- _INFORMATION PROVIDED_:
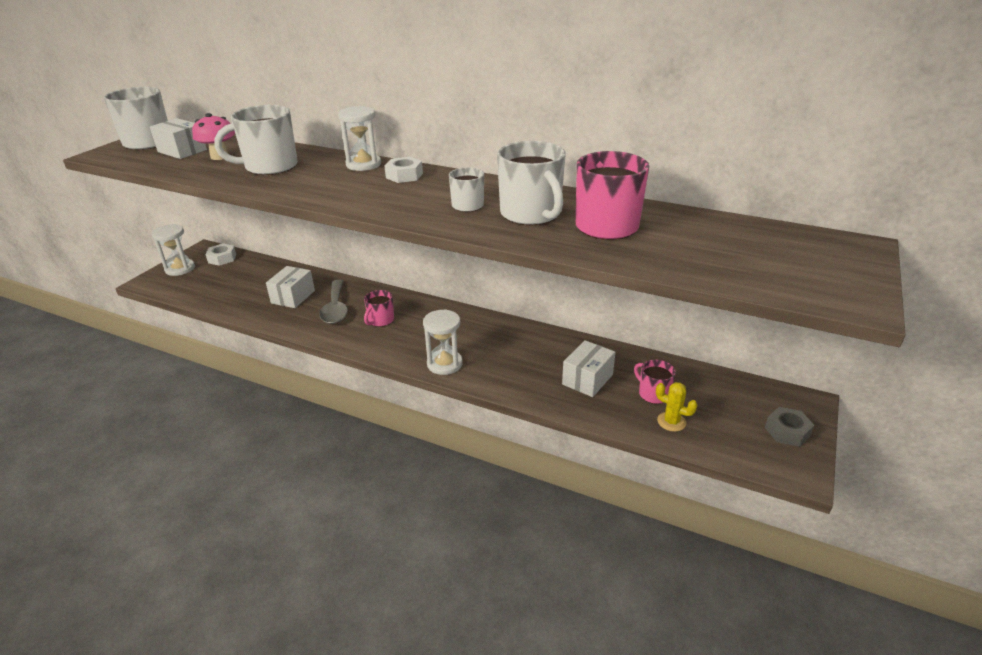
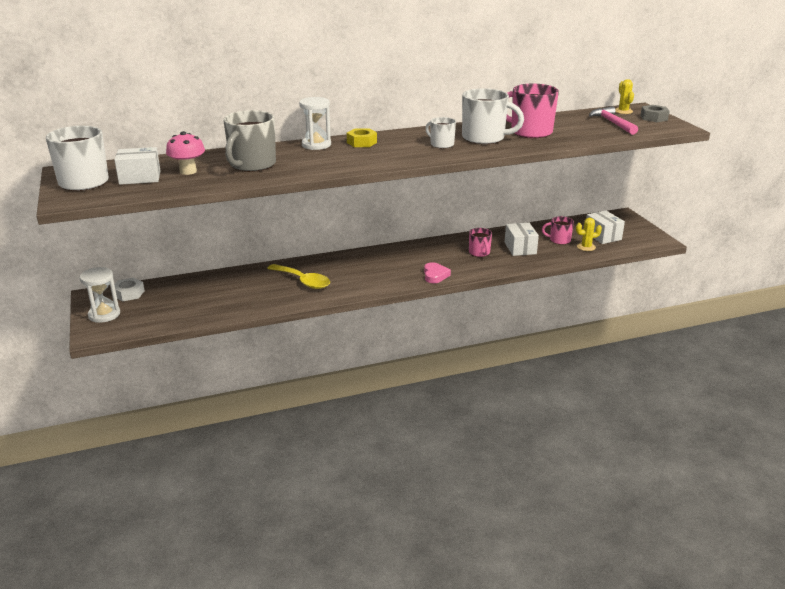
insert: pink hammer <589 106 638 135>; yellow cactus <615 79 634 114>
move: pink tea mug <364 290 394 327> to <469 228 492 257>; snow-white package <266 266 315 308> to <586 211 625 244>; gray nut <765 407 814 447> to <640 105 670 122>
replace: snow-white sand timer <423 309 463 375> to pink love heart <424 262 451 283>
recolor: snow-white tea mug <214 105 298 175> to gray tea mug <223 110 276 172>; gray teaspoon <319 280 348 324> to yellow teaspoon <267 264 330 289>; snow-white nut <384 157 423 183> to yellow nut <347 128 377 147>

- _PROBLEM TO WORK ON_: Every line in the data above that contains the word "snow" should be copied.

- _EXERCISE RESULT_:
move: pink tea mug <364 290 394 327> to <469 228 492 257>; snow-white package <266 266 315 308> to <586 211 625 244>; gray nut <765 407 814 447> to <640 105 670 122>
replace: snow-white sand timer <423 309 463 375> to pink love heart <424 262 451 283>
recolor: snow-white tea mug <214 105 298 175> to gray tea mug <223 110 276 172>; gray teaspoon <319 280 348 324> to yellow teaspoon <267 264 330 289>; snow-white nut <384 157 423 183> to yellow nut <347 128 377 147>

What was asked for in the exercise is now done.